Information given –
***
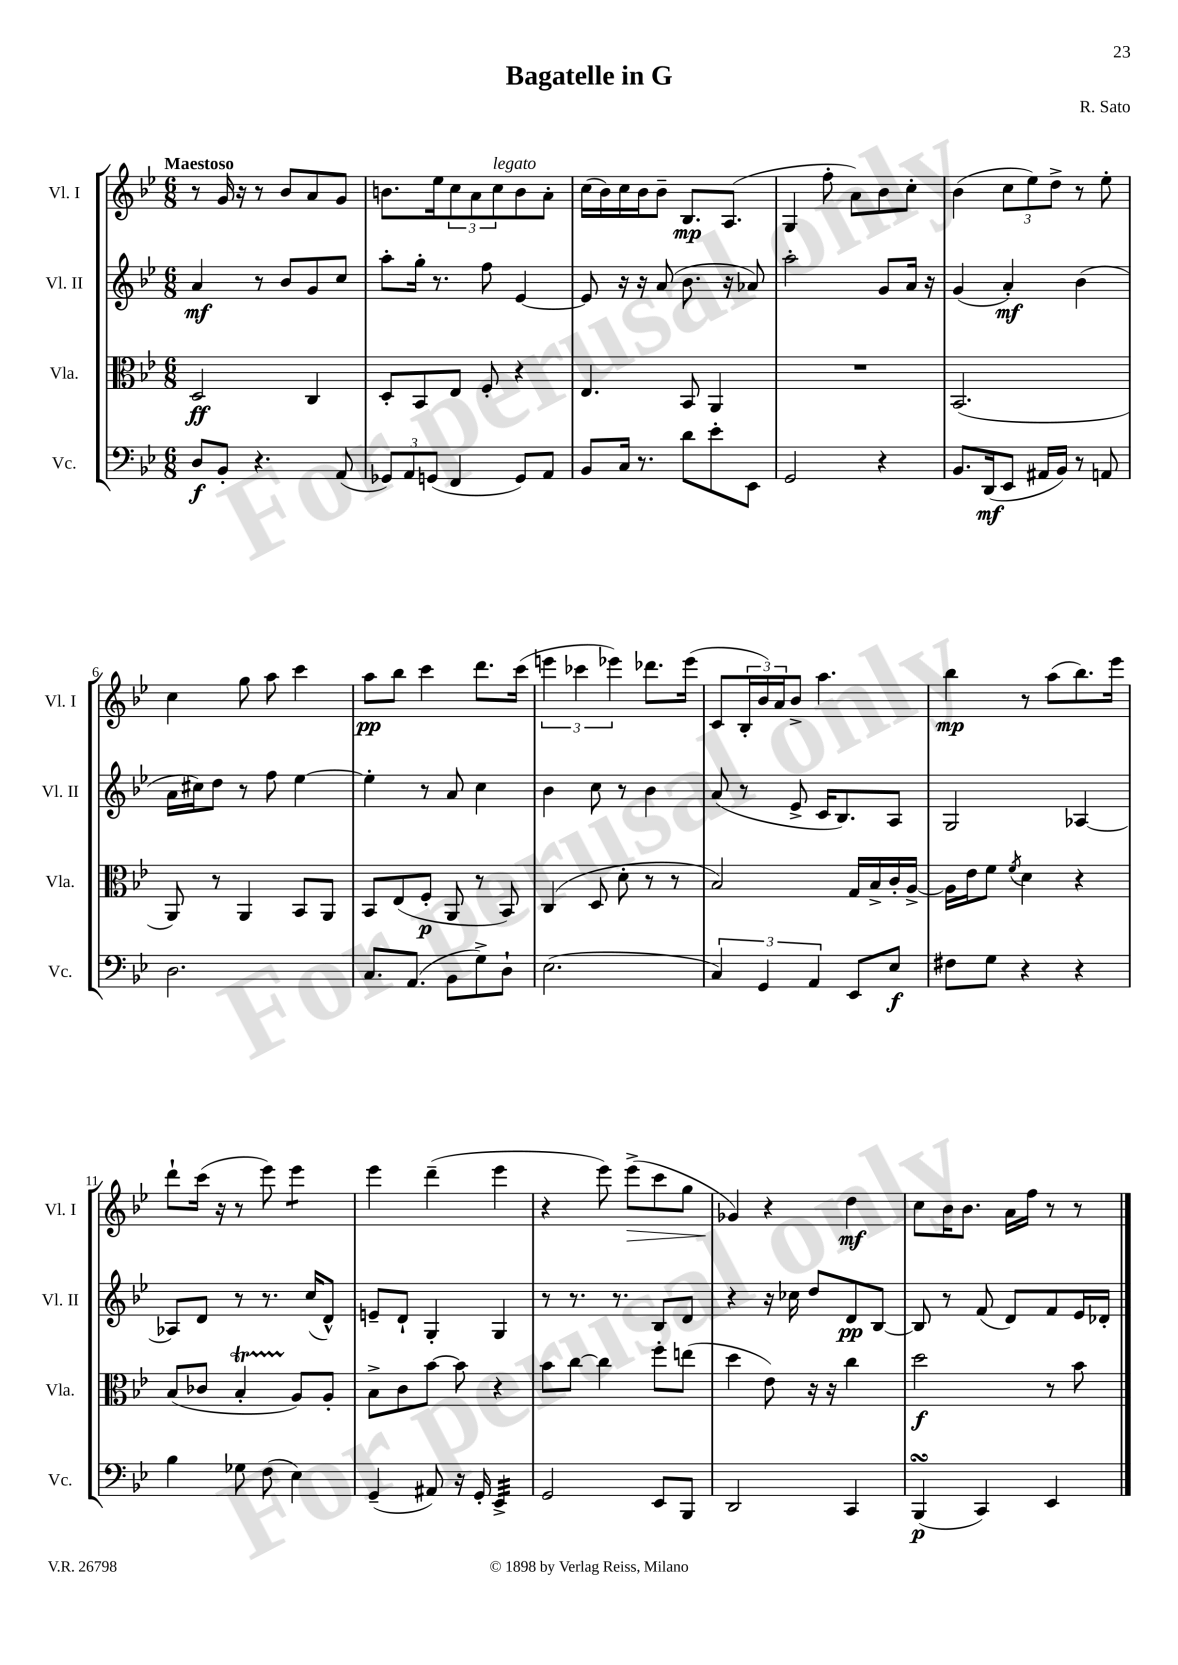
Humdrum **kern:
***
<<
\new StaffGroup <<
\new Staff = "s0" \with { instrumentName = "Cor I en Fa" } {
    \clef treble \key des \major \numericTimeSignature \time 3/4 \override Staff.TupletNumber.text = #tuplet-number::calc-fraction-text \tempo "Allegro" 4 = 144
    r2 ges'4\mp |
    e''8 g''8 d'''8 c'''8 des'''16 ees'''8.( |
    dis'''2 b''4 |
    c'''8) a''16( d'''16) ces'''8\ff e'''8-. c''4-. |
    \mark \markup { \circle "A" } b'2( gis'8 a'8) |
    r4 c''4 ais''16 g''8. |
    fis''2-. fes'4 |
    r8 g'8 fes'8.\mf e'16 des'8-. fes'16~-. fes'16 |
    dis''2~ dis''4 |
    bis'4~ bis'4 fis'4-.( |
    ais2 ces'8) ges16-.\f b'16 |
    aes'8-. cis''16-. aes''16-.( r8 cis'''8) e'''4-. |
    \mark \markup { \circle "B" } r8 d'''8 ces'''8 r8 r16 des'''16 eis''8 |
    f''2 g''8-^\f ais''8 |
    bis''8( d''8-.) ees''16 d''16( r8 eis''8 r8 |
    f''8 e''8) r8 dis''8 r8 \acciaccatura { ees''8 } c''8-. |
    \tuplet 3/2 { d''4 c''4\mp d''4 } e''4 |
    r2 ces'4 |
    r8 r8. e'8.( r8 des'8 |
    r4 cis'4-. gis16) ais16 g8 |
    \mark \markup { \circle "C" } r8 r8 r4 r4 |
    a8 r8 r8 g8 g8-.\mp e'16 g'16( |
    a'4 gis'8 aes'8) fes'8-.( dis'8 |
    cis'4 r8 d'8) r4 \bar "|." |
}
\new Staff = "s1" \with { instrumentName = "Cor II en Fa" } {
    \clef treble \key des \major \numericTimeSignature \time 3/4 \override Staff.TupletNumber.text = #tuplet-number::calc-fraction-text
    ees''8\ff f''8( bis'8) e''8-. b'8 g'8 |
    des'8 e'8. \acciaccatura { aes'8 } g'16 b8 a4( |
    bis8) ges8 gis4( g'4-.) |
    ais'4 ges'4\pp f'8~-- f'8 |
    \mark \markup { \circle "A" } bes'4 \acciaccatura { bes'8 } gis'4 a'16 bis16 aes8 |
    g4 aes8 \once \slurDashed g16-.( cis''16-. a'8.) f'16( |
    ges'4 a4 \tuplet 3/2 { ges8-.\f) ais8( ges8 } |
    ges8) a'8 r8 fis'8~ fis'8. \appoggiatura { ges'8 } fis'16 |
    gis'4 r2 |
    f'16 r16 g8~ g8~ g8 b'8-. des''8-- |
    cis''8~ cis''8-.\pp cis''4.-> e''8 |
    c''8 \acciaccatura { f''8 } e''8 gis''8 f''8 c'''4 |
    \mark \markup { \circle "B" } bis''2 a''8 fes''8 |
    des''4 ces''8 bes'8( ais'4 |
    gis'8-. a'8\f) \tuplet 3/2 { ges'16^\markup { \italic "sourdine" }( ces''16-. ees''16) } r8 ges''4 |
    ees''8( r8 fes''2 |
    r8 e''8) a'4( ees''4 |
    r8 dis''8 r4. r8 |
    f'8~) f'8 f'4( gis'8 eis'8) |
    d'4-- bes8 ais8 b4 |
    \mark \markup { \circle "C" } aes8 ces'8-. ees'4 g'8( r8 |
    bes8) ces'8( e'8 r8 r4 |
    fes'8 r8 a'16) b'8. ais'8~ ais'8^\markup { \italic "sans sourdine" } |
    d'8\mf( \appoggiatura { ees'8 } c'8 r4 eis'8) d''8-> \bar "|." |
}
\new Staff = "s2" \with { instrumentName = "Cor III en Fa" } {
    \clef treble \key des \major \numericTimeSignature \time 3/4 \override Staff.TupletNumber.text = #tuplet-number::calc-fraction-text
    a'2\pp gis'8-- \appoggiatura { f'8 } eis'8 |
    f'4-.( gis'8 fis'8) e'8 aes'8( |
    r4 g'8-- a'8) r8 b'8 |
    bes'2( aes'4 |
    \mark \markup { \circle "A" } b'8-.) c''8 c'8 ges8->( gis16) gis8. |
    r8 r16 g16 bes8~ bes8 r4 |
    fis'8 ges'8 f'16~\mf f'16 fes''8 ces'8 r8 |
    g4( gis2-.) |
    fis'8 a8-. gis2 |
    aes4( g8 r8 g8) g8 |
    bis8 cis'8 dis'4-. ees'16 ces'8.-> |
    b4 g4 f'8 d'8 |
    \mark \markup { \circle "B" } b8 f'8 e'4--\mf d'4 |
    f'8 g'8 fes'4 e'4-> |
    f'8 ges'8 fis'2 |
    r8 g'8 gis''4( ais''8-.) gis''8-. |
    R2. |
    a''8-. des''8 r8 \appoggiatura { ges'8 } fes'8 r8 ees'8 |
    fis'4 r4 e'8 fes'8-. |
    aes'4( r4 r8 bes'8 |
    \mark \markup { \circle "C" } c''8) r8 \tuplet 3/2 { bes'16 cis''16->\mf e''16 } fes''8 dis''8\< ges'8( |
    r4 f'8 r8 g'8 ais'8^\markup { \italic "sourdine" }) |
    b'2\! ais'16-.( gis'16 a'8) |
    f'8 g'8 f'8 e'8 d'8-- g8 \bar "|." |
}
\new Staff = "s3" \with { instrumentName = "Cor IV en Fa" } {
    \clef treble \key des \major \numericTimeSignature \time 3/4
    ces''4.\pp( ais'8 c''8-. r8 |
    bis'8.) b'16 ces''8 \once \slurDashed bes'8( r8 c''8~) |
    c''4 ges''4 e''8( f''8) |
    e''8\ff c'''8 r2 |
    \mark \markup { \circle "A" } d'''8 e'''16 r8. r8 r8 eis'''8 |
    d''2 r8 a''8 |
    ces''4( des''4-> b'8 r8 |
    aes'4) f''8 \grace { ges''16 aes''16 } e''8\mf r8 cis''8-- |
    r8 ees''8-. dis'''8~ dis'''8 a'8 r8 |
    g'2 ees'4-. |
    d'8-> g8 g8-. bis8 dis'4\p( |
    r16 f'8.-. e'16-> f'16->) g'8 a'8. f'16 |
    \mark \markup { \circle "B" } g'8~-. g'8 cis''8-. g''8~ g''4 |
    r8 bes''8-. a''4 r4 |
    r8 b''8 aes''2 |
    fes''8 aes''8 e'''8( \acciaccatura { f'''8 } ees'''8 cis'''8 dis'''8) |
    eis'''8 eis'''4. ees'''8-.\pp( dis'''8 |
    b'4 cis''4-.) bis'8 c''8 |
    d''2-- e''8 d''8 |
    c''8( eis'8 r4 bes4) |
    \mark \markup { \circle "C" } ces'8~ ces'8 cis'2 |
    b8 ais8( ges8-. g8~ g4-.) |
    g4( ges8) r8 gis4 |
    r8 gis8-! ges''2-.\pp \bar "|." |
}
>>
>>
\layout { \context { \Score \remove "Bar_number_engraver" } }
***
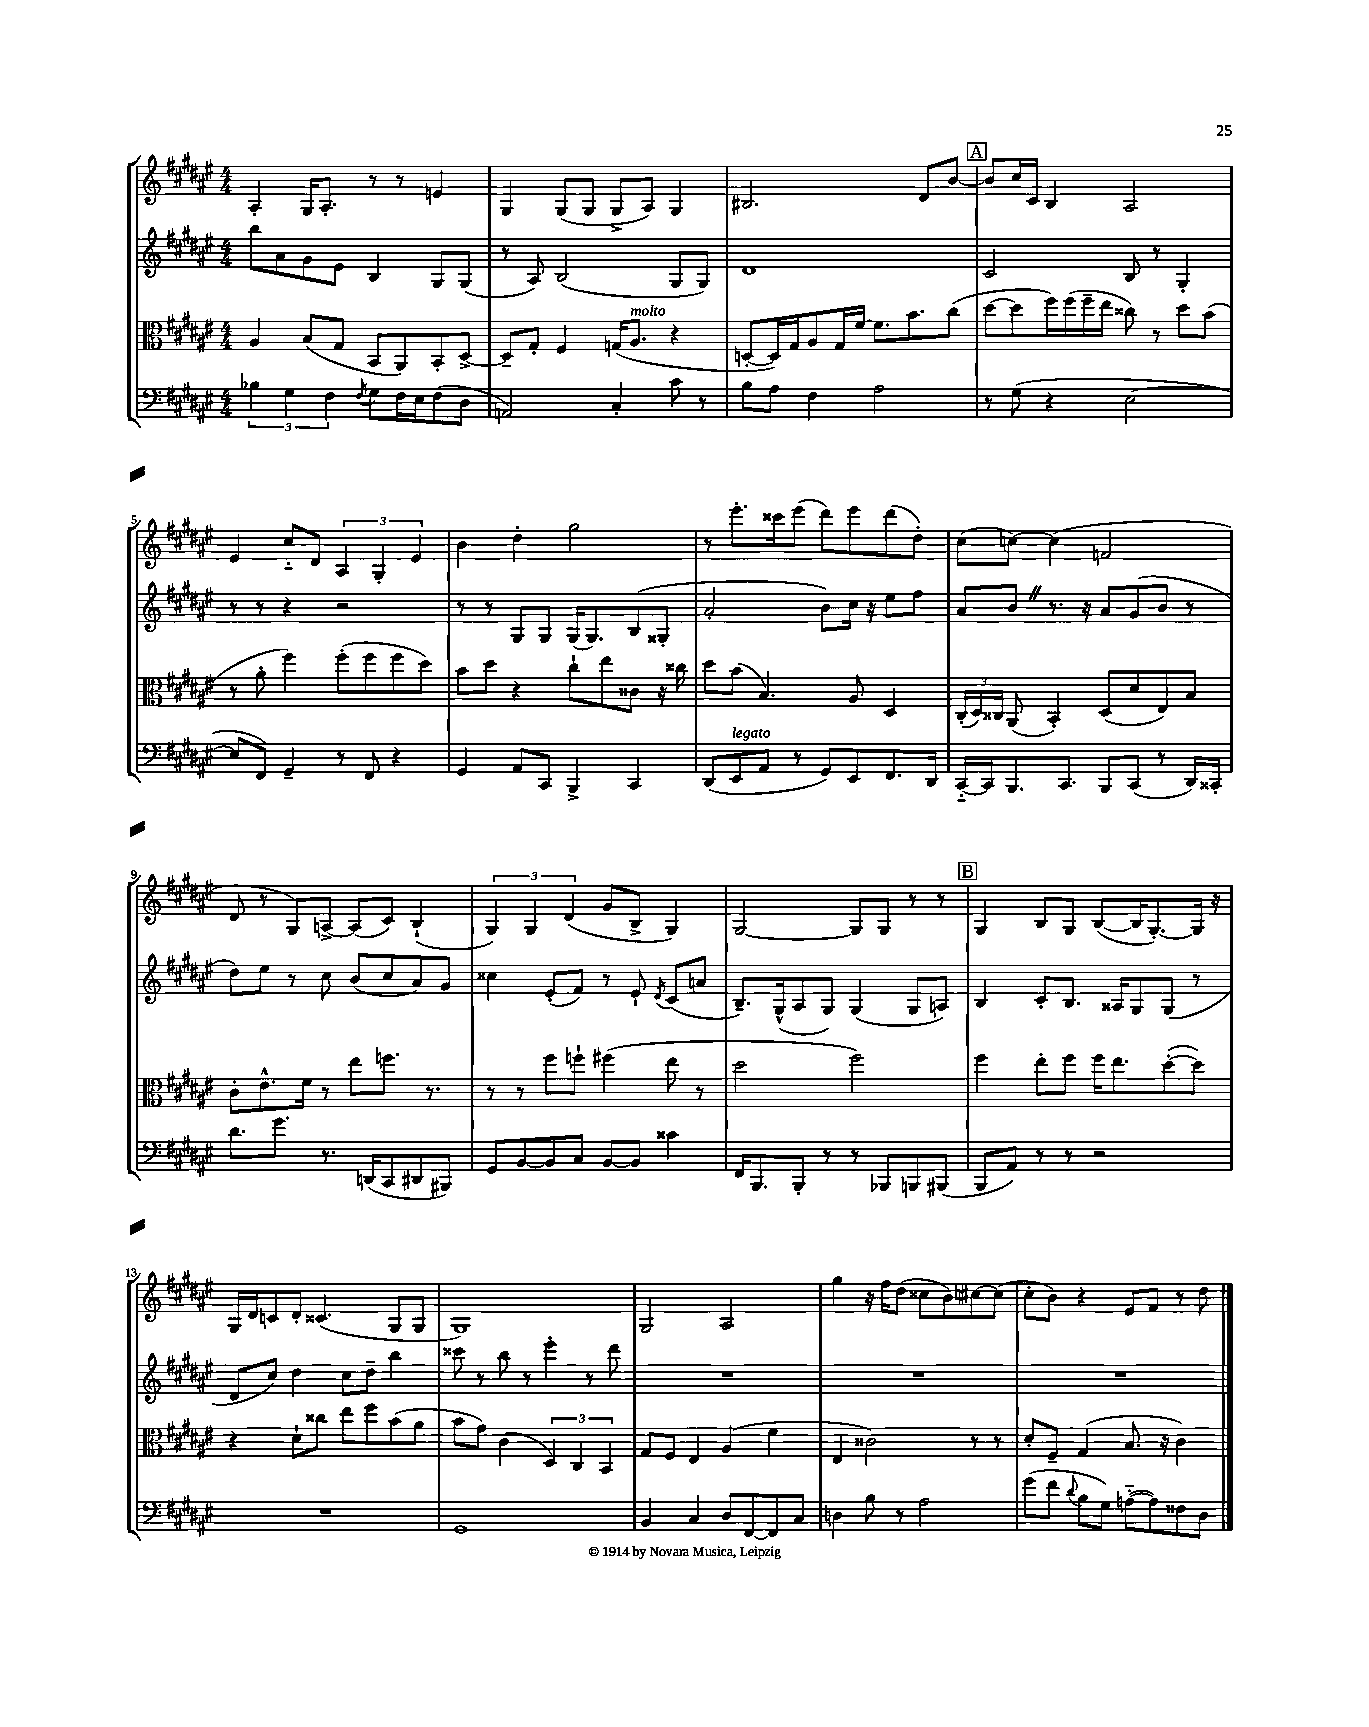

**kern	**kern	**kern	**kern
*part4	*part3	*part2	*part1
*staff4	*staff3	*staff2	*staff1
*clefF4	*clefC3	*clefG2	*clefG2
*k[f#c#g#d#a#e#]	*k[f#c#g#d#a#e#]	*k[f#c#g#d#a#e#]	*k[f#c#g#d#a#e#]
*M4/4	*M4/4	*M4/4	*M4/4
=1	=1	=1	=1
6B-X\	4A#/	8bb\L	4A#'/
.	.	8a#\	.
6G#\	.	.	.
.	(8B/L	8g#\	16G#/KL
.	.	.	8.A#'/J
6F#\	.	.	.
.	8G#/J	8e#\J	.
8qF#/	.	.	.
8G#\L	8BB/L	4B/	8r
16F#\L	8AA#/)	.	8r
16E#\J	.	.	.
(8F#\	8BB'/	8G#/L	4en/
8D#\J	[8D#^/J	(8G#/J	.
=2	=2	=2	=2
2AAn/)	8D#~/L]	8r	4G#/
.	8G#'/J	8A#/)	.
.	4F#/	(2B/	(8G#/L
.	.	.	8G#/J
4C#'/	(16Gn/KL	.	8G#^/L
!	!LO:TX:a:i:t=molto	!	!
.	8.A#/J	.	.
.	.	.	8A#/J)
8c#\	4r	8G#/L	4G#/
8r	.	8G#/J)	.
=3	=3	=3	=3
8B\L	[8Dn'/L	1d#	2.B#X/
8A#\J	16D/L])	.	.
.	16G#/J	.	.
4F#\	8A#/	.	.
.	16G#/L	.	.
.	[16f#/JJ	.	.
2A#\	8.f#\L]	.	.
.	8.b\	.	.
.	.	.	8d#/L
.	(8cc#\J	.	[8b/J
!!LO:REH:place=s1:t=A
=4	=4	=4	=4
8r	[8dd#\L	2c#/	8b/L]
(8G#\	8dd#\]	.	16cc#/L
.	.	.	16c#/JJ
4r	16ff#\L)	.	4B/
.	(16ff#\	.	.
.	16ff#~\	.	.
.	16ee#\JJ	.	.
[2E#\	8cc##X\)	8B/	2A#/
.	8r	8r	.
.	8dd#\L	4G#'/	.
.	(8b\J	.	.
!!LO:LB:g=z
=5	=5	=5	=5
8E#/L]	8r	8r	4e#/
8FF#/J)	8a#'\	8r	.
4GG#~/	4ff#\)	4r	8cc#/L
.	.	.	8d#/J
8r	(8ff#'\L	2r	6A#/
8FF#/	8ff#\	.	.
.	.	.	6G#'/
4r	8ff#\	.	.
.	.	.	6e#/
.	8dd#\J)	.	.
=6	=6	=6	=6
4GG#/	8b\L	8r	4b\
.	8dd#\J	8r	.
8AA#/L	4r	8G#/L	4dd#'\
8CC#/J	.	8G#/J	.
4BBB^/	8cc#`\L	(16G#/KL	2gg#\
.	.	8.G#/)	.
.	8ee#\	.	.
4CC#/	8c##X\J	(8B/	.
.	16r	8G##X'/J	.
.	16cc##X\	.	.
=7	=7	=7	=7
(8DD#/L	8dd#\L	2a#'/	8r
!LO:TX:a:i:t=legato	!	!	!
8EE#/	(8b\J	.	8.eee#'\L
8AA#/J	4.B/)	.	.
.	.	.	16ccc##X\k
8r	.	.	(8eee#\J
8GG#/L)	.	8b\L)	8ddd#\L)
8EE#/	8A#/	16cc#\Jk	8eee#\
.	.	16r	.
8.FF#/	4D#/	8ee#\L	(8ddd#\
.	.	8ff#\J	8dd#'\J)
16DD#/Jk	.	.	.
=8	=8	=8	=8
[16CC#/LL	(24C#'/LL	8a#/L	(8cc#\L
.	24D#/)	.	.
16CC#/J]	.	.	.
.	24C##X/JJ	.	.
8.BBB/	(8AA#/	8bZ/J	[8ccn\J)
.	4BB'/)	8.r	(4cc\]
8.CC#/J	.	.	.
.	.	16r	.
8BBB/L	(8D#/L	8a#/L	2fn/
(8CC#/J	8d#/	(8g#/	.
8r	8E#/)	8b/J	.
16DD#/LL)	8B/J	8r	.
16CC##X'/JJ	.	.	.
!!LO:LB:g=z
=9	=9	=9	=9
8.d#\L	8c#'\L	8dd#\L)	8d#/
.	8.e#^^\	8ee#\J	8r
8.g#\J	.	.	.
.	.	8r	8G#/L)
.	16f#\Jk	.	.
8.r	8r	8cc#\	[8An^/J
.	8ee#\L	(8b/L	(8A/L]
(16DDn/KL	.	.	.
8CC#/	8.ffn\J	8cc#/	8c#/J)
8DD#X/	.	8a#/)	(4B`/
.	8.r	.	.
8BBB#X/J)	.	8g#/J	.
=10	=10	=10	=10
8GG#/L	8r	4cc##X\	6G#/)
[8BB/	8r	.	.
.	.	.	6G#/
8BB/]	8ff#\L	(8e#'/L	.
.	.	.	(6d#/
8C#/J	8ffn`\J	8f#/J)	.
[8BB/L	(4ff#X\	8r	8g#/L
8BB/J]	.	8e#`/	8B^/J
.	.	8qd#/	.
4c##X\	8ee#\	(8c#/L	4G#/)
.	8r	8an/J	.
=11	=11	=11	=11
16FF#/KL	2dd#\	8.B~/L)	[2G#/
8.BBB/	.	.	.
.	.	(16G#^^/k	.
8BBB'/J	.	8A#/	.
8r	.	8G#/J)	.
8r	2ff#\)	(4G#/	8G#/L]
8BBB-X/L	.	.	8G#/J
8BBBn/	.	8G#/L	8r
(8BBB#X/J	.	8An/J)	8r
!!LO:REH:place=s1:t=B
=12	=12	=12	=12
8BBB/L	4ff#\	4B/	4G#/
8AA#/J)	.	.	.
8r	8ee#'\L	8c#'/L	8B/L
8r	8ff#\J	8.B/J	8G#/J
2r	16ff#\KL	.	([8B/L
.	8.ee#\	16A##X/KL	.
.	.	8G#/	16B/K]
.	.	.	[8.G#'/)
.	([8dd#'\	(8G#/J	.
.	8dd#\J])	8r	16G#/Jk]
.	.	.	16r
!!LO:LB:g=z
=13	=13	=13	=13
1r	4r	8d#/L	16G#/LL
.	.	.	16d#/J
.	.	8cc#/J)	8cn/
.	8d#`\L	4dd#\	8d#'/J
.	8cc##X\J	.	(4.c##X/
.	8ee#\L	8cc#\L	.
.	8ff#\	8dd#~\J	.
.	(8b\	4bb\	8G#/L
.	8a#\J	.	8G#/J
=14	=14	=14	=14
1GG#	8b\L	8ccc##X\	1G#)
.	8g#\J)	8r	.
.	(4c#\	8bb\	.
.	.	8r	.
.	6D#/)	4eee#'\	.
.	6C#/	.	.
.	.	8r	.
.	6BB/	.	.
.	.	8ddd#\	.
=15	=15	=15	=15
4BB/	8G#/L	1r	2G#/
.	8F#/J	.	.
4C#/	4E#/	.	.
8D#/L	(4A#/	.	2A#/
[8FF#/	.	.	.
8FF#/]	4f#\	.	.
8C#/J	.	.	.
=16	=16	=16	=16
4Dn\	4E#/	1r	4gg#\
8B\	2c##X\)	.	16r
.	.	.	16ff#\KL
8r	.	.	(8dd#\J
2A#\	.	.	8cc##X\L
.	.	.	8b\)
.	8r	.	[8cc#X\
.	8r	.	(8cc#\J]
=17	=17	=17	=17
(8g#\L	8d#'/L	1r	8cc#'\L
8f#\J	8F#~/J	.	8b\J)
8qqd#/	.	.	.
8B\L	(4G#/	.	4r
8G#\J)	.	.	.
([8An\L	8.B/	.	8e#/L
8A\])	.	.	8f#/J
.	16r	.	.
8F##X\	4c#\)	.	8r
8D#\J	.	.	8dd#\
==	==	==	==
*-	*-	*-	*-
***
Exercise goal –
Identify every line in the records above that contains the string "with", matching case exactly, and copy each such line.

Solution to this exercise –
\new Staff = "s0" \with { instrumentName = "Cor I en Fa" } {
\new Staff = "s1" \with { instrumentName = "Cor II en Fa" } {
\new Staff = "s2" \with { instrumentName = "Cor III en Fa" } {
\new Staff = "s3" \with { instrumentName = "Cor IV en Fa" } {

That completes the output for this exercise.